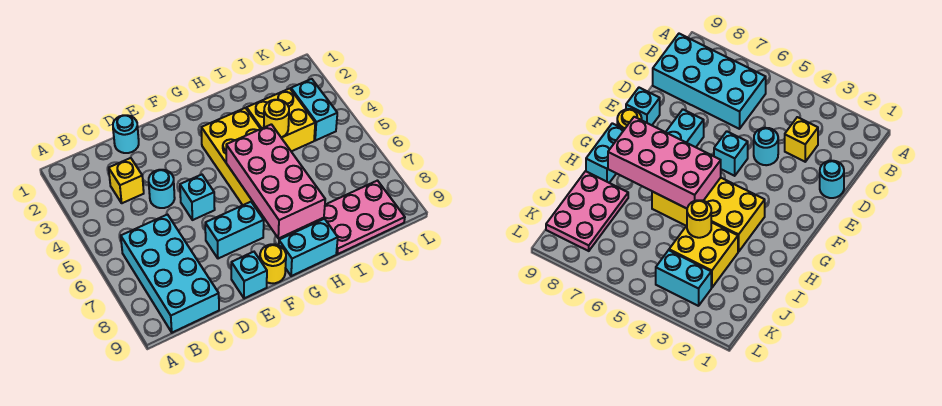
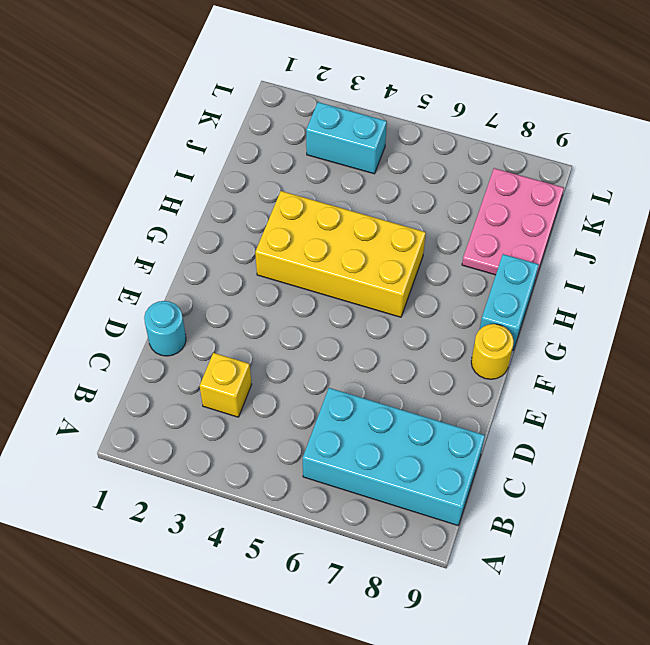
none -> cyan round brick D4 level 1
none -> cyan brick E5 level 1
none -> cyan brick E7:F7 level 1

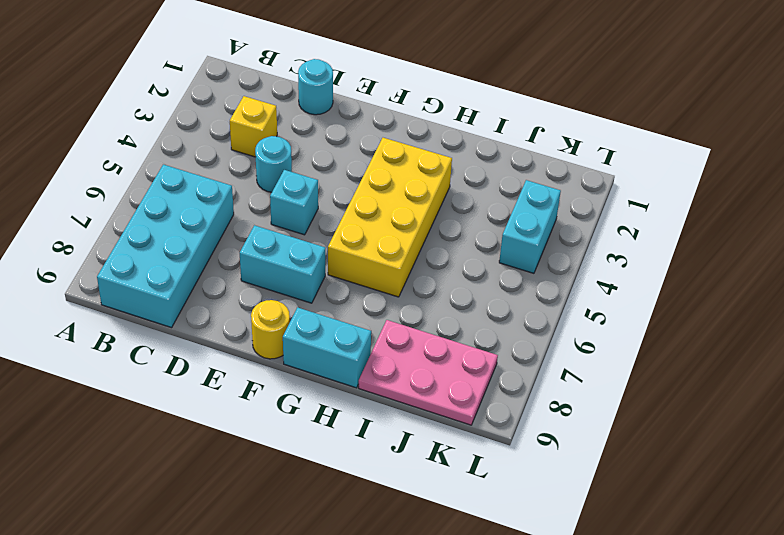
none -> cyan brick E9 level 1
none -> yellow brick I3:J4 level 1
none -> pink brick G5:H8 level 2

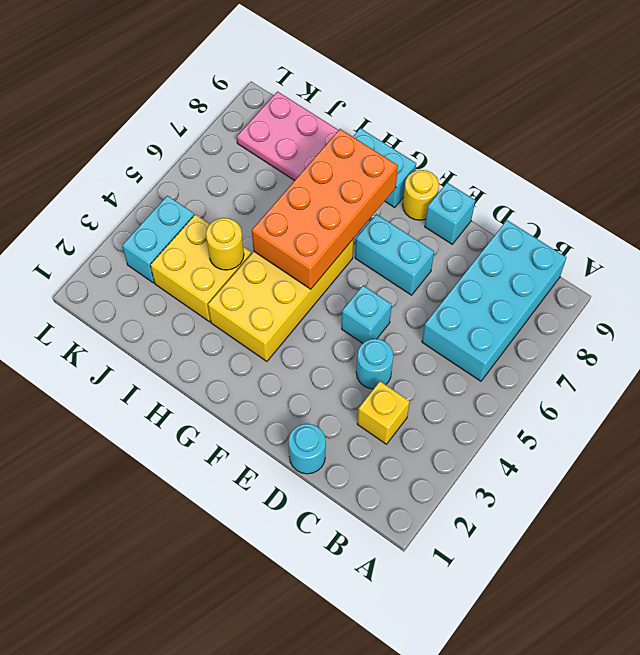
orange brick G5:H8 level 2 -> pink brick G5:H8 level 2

==

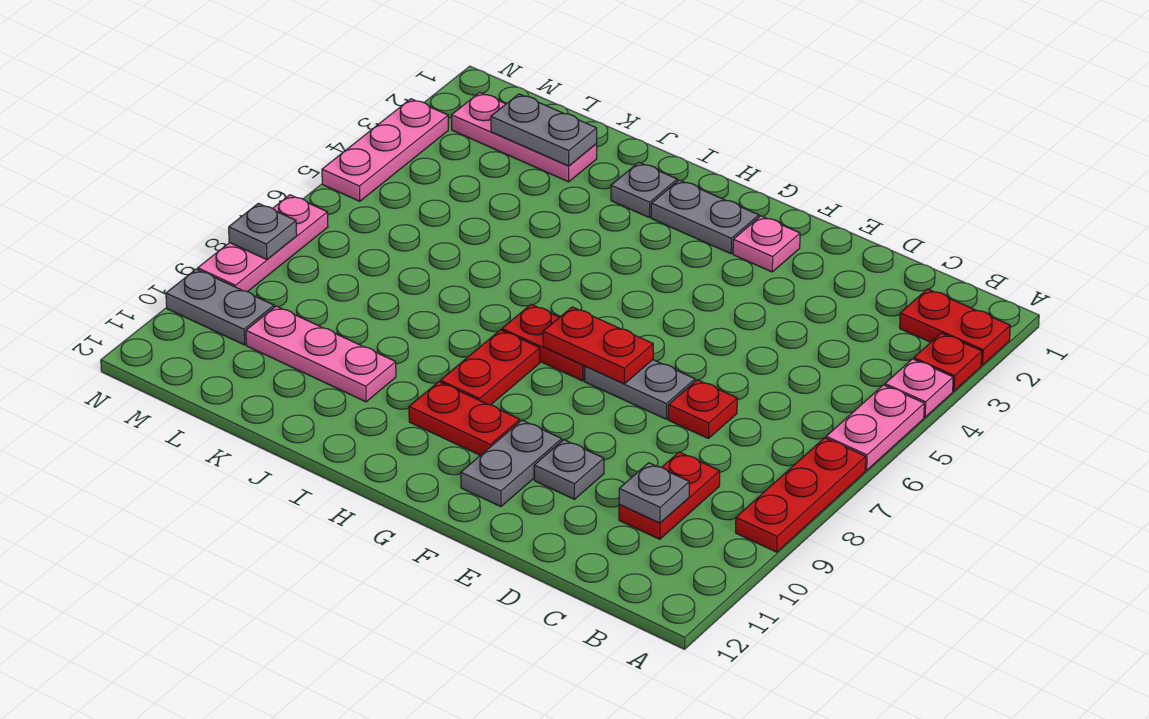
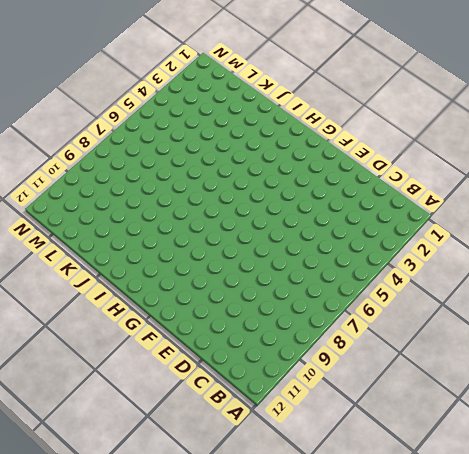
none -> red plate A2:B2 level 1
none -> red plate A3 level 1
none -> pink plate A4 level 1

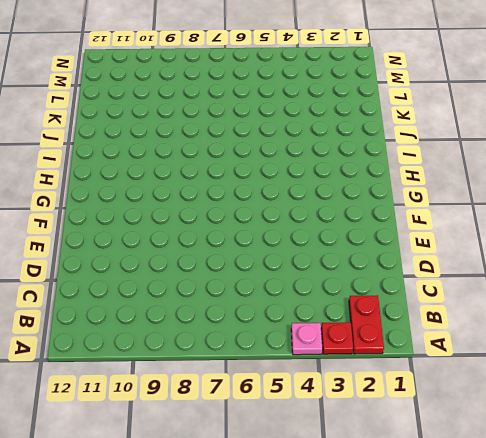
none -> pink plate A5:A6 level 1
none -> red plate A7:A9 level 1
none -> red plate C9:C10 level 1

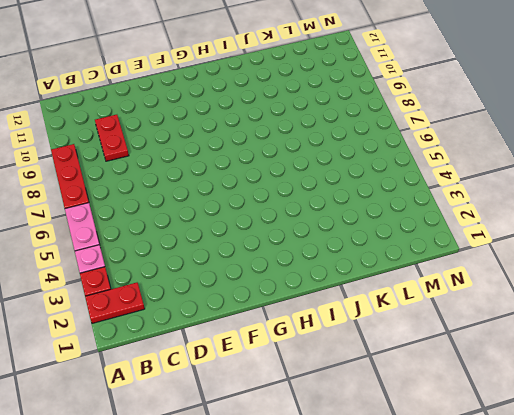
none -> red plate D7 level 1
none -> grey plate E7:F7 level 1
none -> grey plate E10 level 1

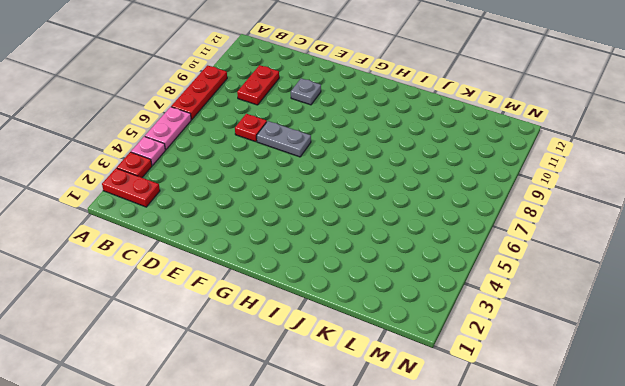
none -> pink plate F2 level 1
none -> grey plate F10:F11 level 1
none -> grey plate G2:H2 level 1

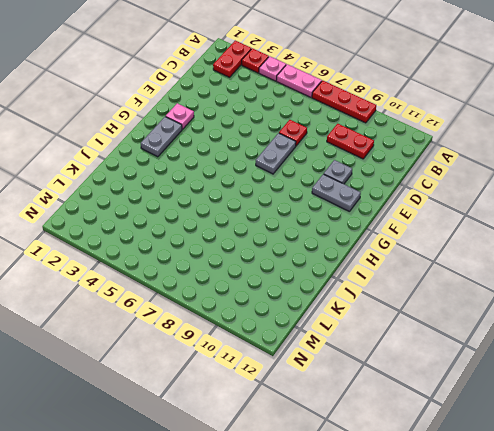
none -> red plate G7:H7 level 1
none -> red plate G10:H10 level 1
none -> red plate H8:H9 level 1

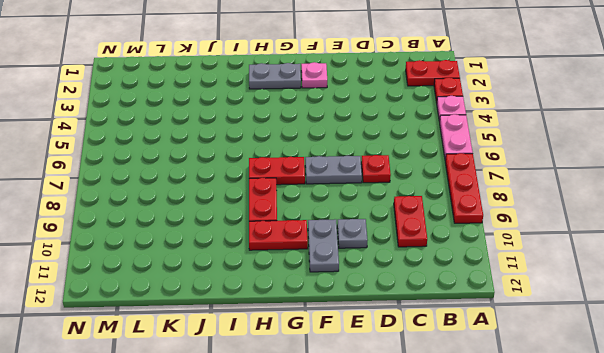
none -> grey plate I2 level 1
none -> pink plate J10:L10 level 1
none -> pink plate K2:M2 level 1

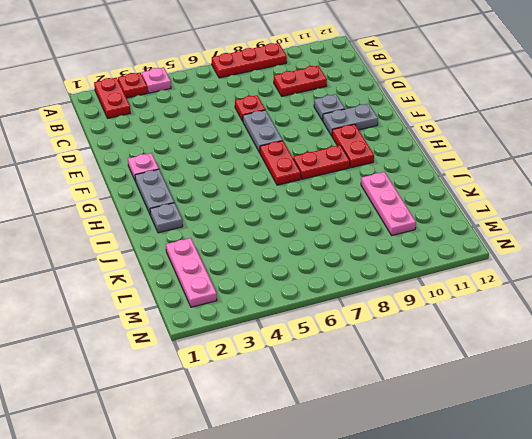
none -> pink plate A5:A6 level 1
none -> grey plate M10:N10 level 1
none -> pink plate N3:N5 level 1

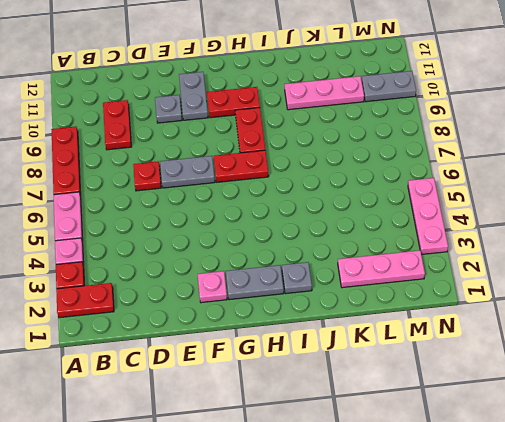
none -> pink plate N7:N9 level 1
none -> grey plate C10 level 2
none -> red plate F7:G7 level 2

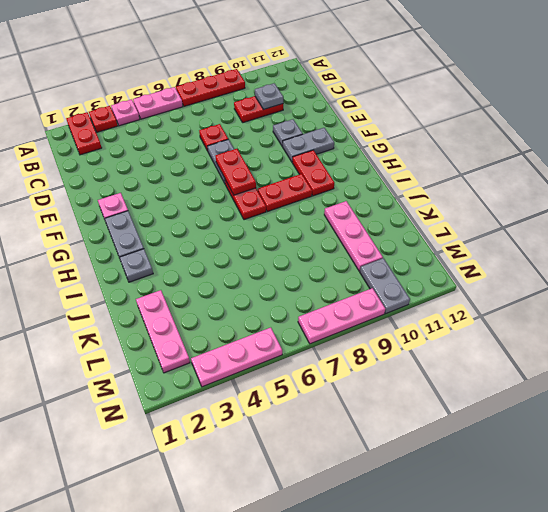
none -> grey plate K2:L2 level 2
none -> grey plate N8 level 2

### Task to complete:
Within the listing above, each line containing "brick" is counted once; report the total and nothing else.

### Response to the task:
7